-- Task --
Please restate the entries verbatim. The copy should hold no pictures.

Data extracted from a collection
————————
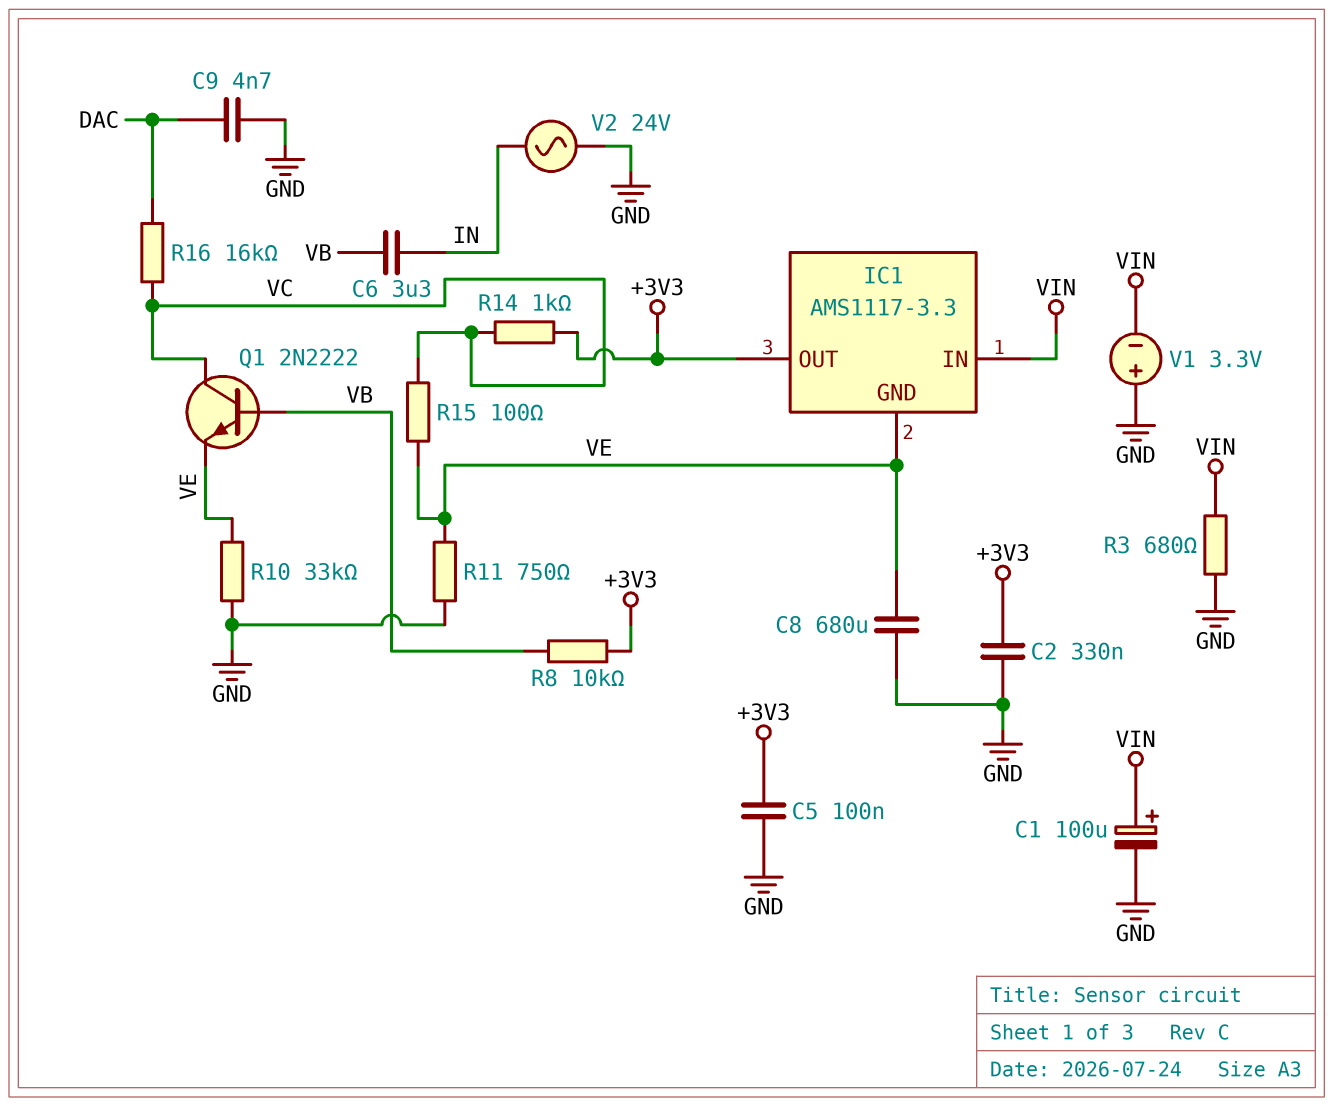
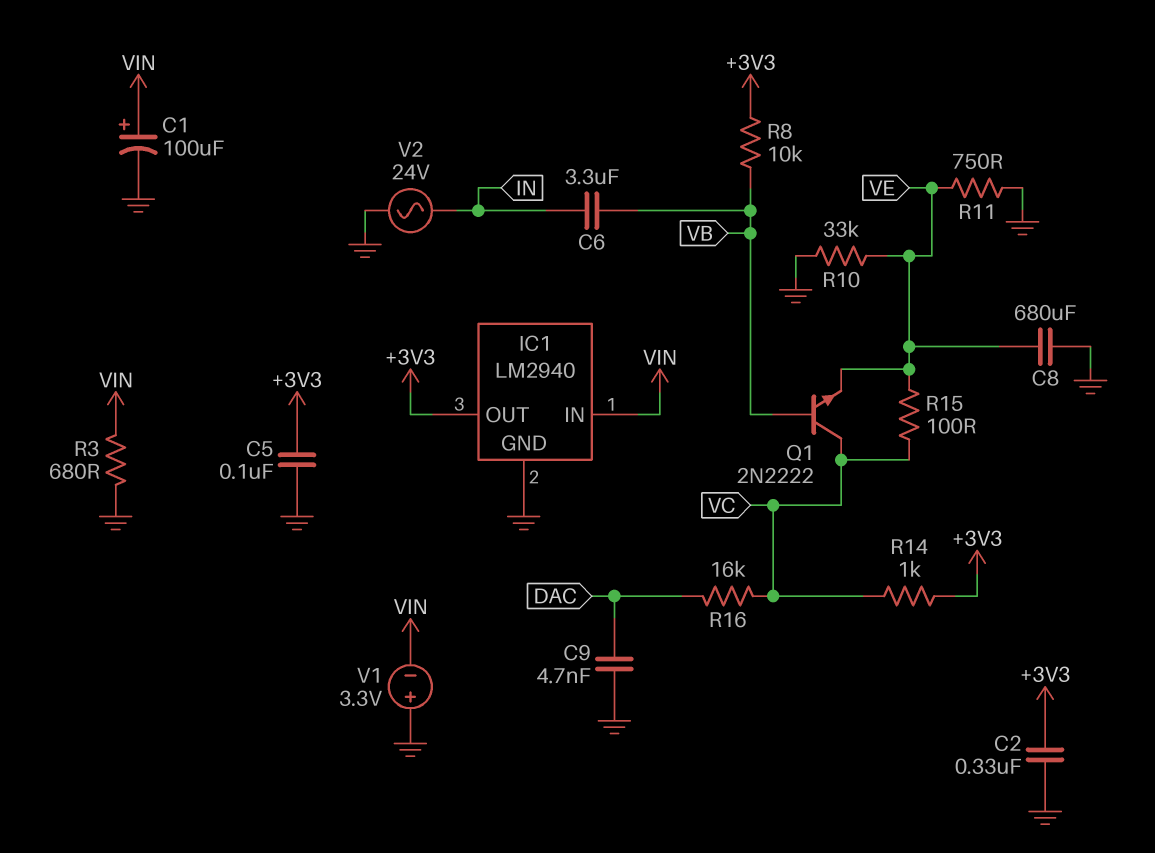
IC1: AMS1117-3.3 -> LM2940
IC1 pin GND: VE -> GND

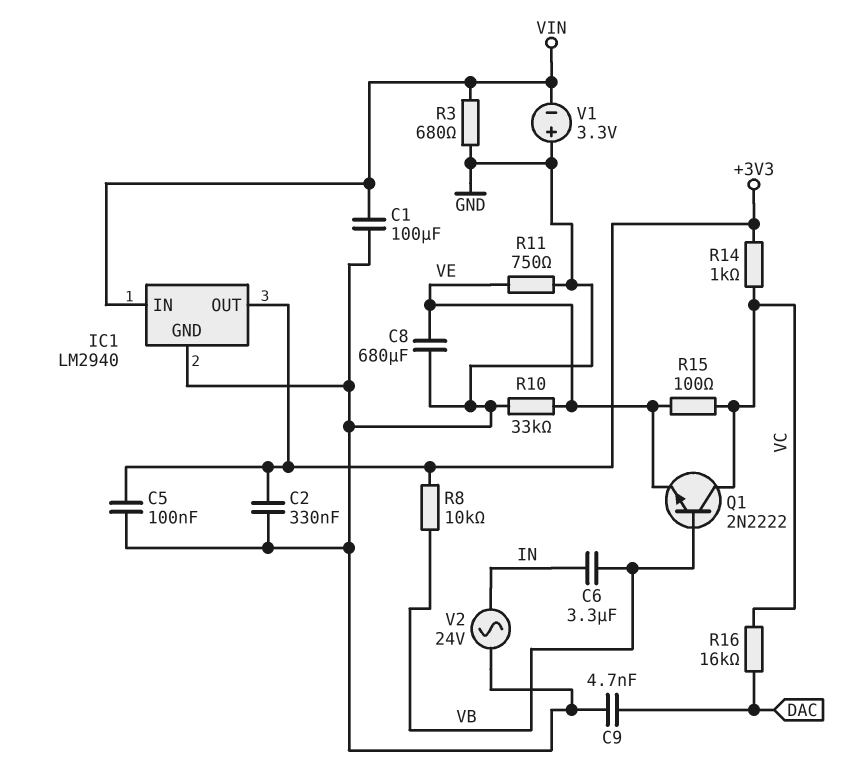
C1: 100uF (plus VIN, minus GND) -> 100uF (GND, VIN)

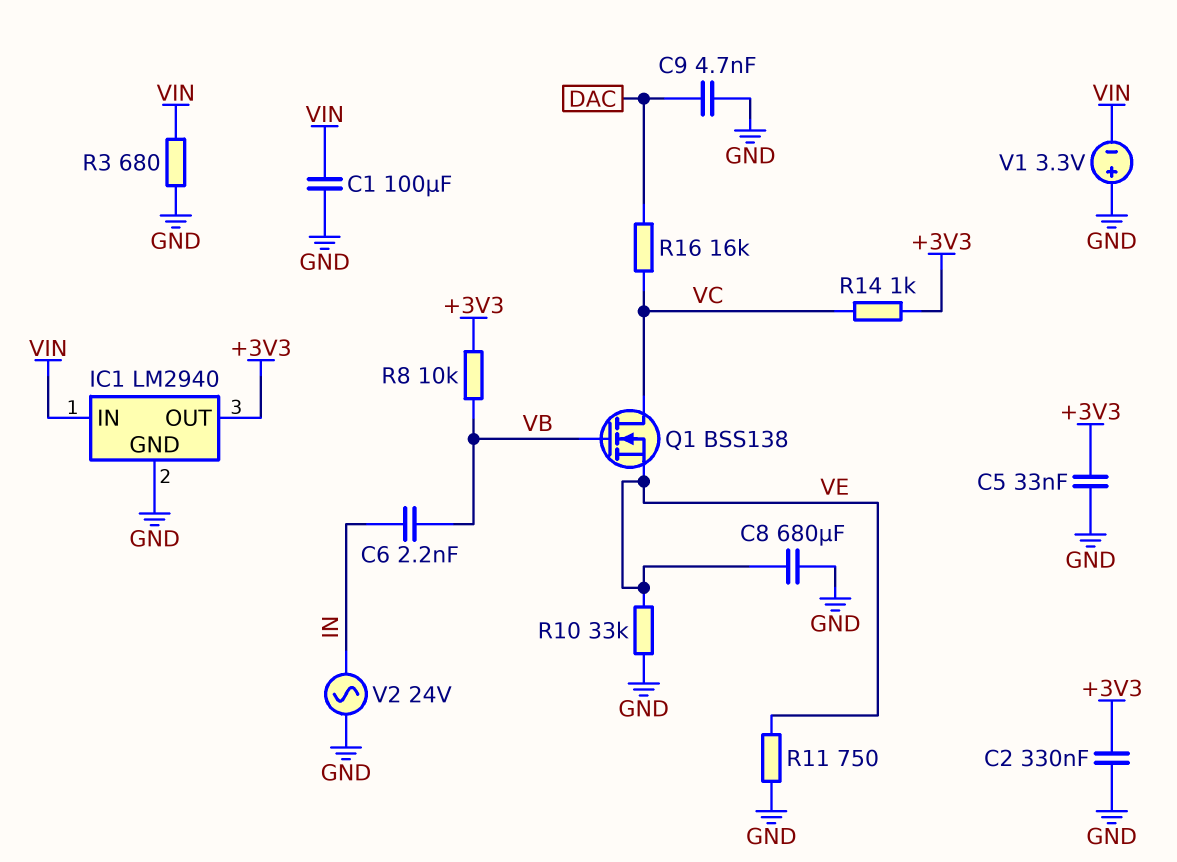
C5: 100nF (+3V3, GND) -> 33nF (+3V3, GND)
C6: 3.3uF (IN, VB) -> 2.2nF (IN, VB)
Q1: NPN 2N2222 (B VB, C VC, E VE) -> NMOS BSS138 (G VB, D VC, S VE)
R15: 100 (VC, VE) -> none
————————
-- Reply --
IC1: AMS1117-3.3 -> LM2940
IC1 pin GND: VE -> GND

C1: 100uF (plus VIN, minus GND) -> 100uF (GND, VIN)

C5: 100nF (+3V3, GND) -> 33nF (+3V3, GND)
C6: 3.3uF (IN, VB) -> 2.2nF (IN, VB)
Q1: NPN 2N2222 (B VB, C VC, E VE) -> NMOS BSS138 (G VB, D VC, S VE)
R15: 100 (VC, VE) -> none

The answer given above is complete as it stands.